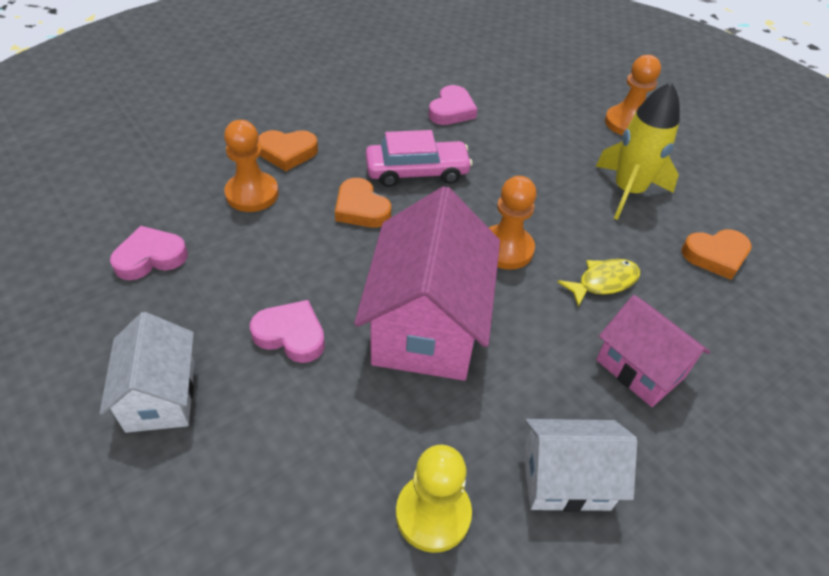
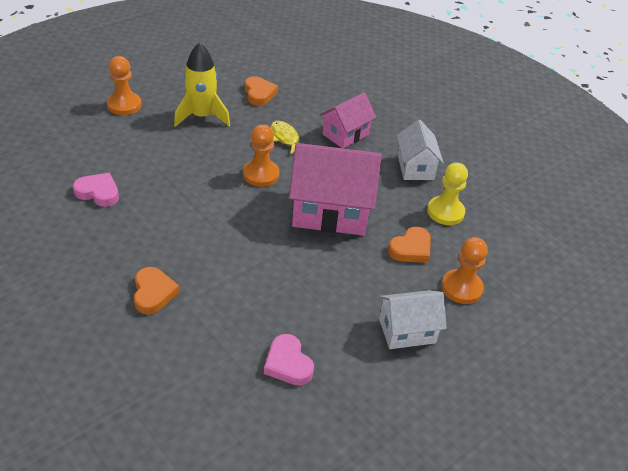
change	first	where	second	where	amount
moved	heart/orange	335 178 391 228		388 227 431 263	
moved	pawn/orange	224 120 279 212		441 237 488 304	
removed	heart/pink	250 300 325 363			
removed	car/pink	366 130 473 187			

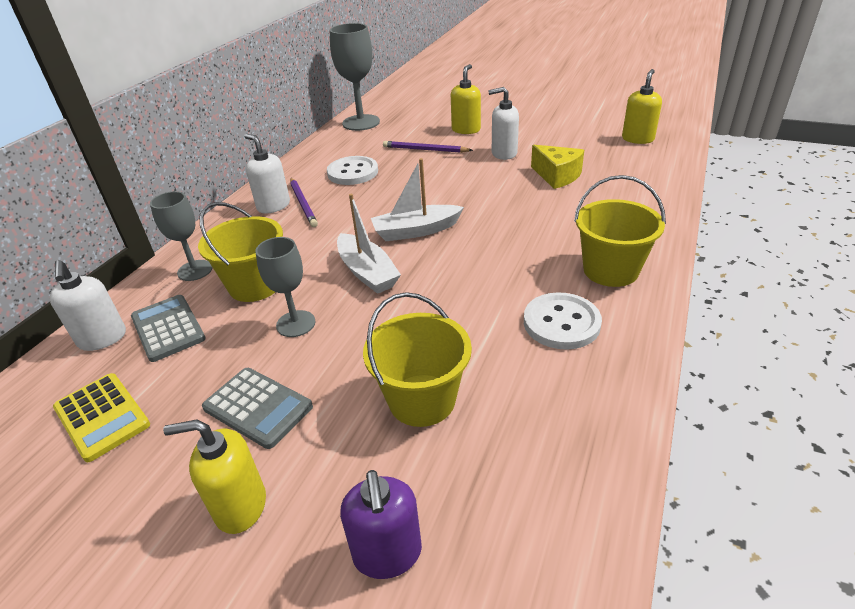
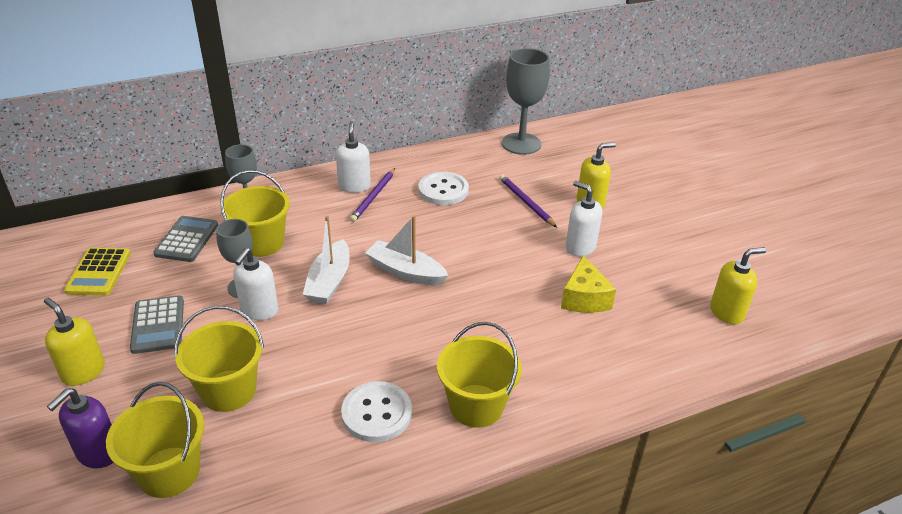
change	first	where	second	where	amount
added			bucket/yellow	106 382 204 498	
moved	soap dispenser/white	49 260 126 351		233 248 278 320	

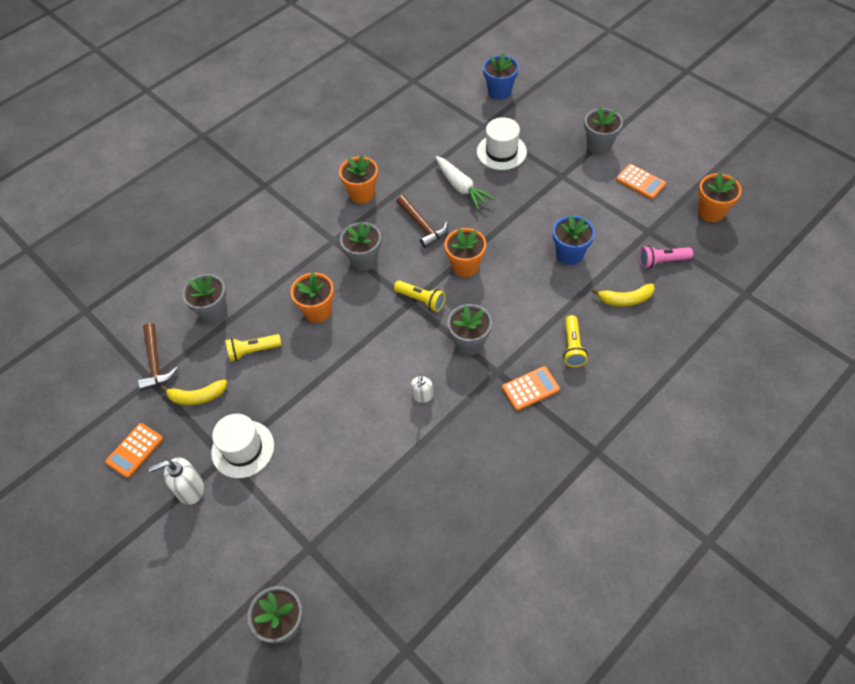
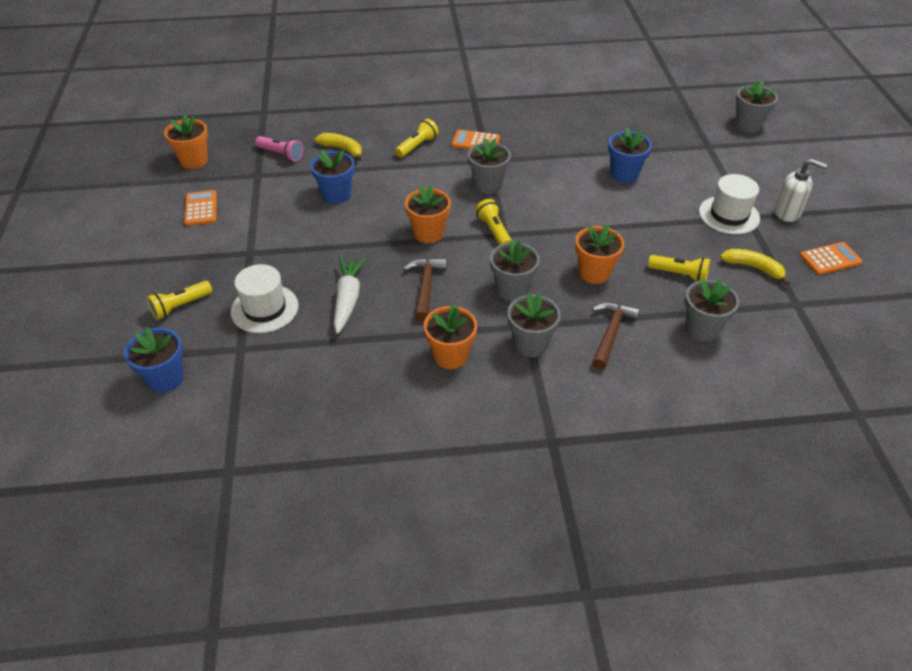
change	first	where	second	where	amount
added			flashlight/yellow	147 281 212 320	
moved	flower pot/grey	584 107 623 155		508 293 561 357	
moved	hammer/brown	138 323 178 391		592 302 640 370	
added			flower pot/blue	608 128 652 183	
removed	soap dispenser/white	411 375 433 403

----

Make an exact copy of every entry above, but keep the pictures out of it.

(RESULT BELOW):
change	first	where	second	where	amount
moved	heart/orange	335 178 391 228		388 227 431 263	
moved	pawn/orange	224 120 279 212		441 237 488 304	
removed	heart/pink	250 300 325 363			
removed	car/pink	366 130 473 187			

change	first	where	second	where	amount
added			bucket/yellow	106 382 204 498	
moved	soap dispenser/white	49 260 126 351		233 248 278 320	

change	first	where	second	where	amount
added			flashlight/yellow	147 281 212 320	
moved	flower pot/grey	584 107 623 155		508 293 561 357	
moved	hammer/brown	138 323 178 391		592 302 640 370	
added			flower pot/blue	608 128 652 183	
removed	soap dispenser/white	411 375 433 403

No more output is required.